(Image comparison data)
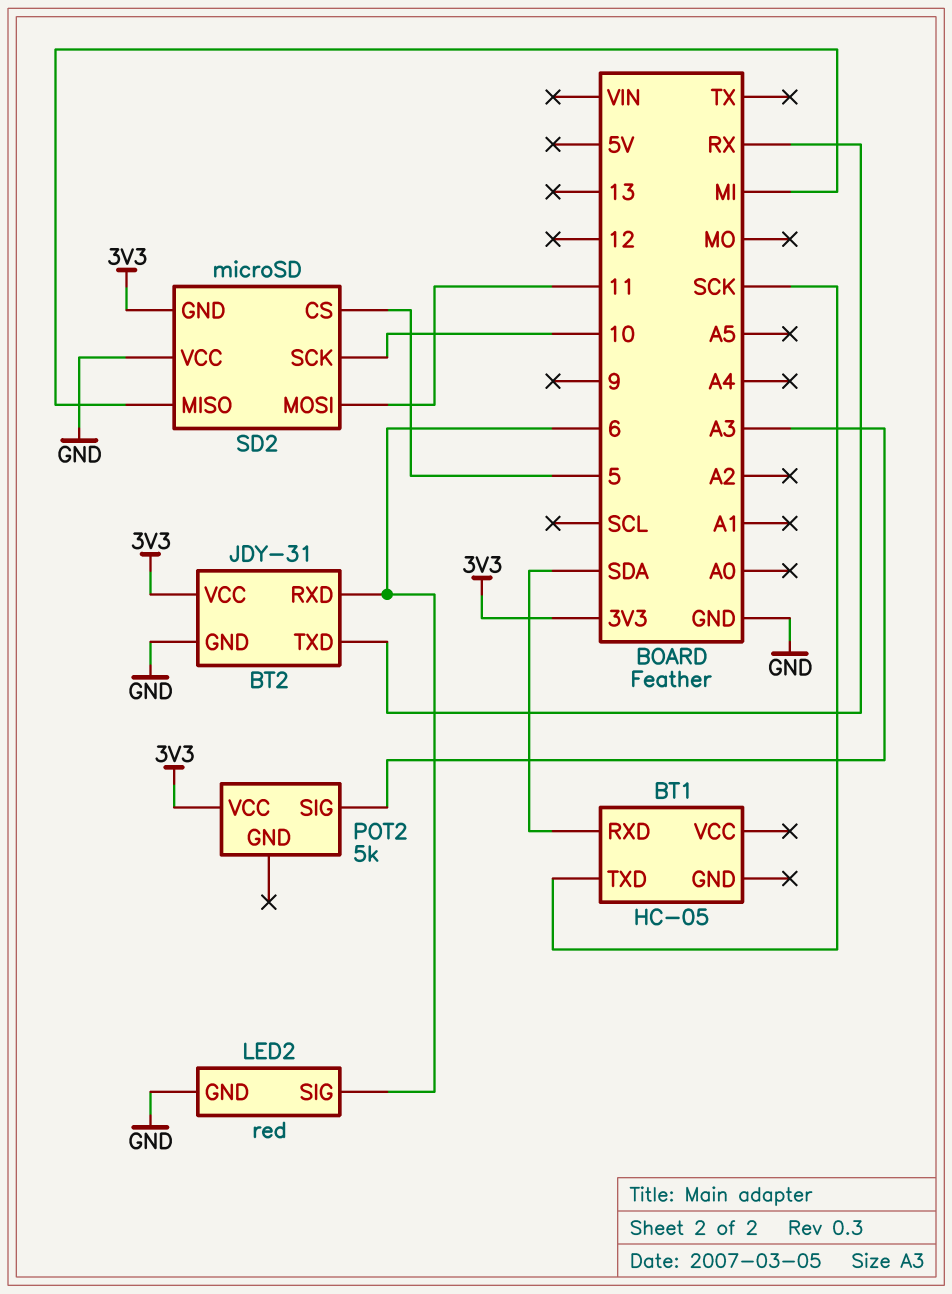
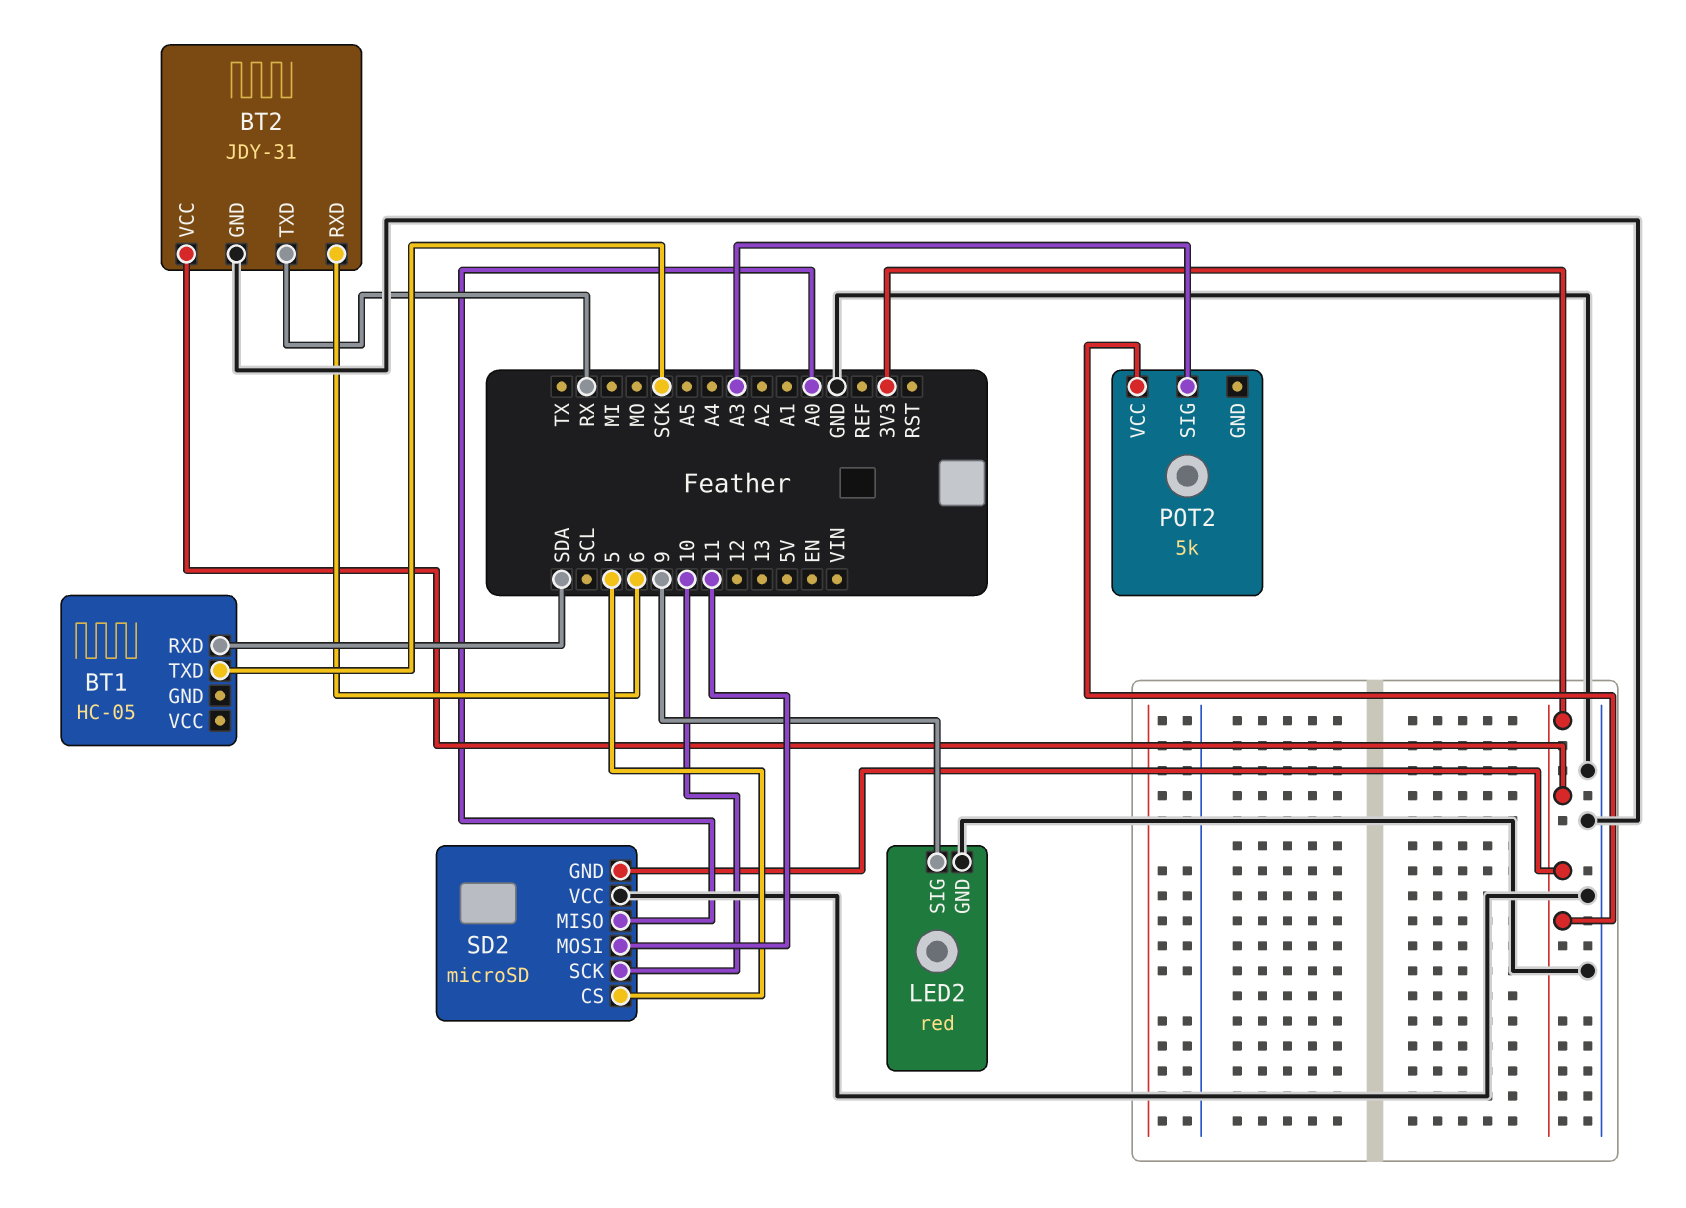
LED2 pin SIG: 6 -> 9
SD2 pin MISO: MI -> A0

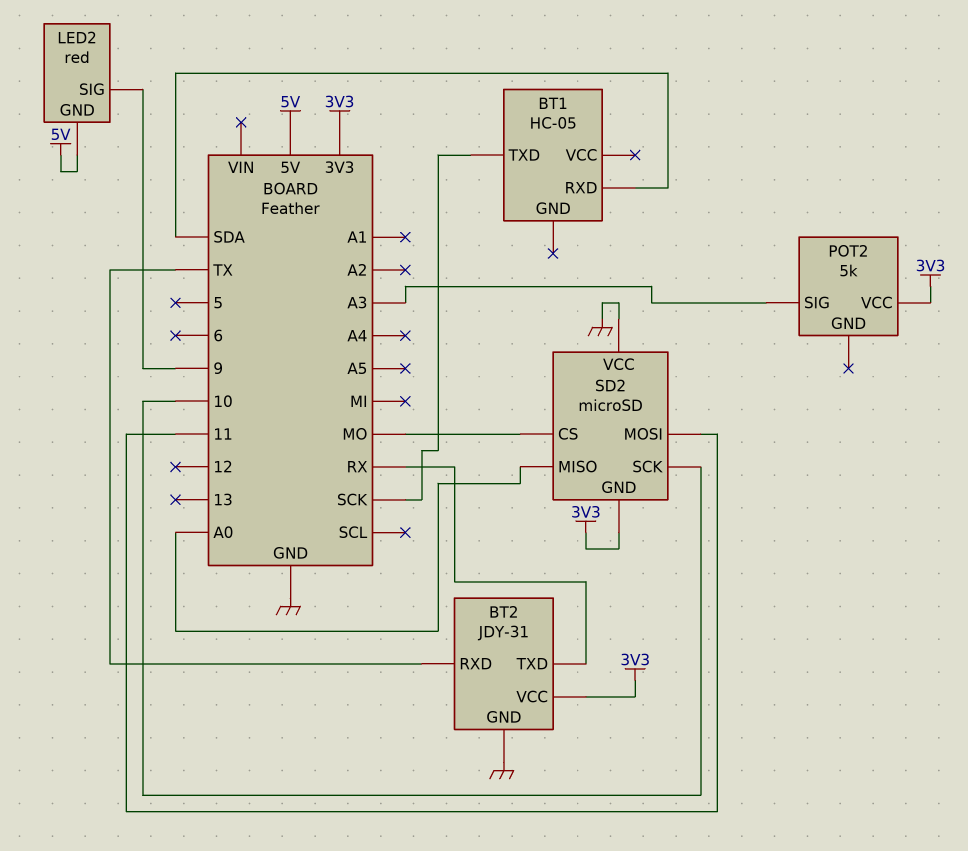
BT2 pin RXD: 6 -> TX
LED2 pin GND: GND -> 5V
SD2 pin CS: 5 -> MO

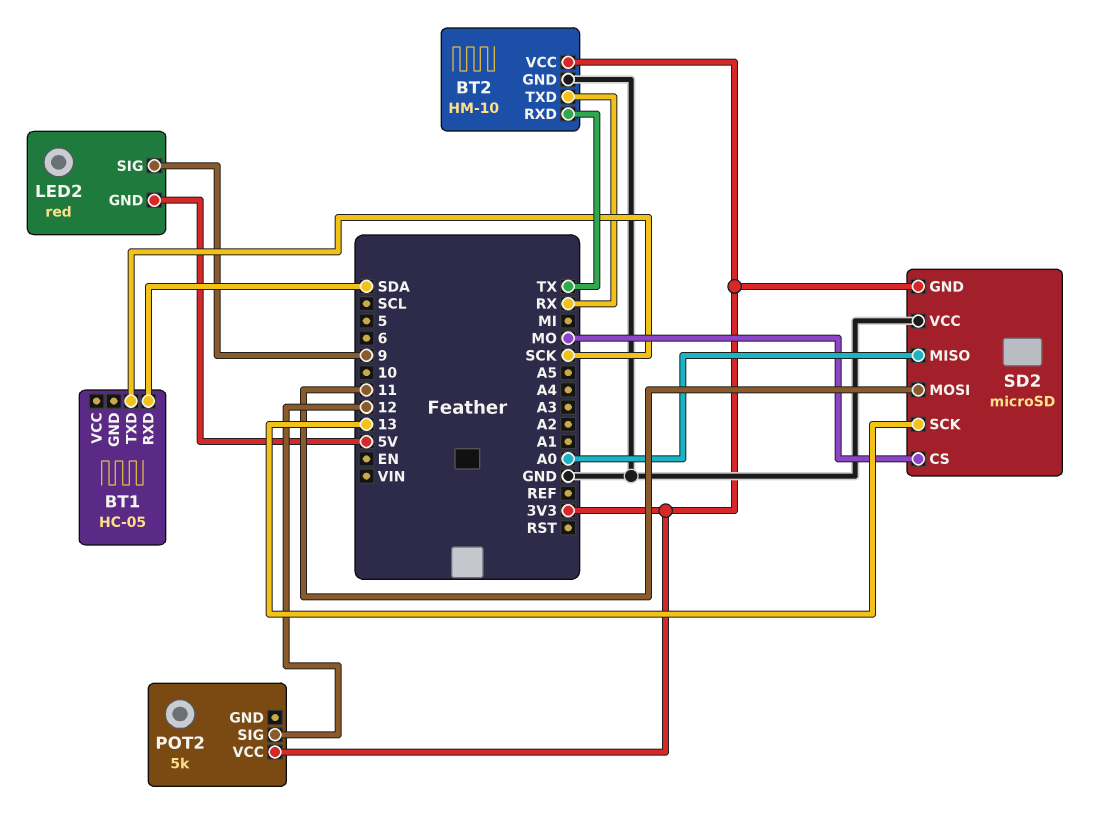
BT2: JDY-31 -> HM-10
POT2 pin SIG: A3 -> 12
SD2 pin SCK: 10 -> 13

■ **AIM OF THE EXERCISE**
Reproduce the span beginning at the line with "LED2 pin GND: GND -> 5V" and ending at the last line of the entries above, inclusive, exactly as it stands. Exclude the pictures.

■ **ANSWER FOR THE TASK**
LED2 pin GND: GND -> 5V
SD2 pin CS: 5 -> MO

BT2: JDY-31 -> HM-10
POT2 pin SIG: A3 -> 12
SD2 pin SCK: 10 -> 13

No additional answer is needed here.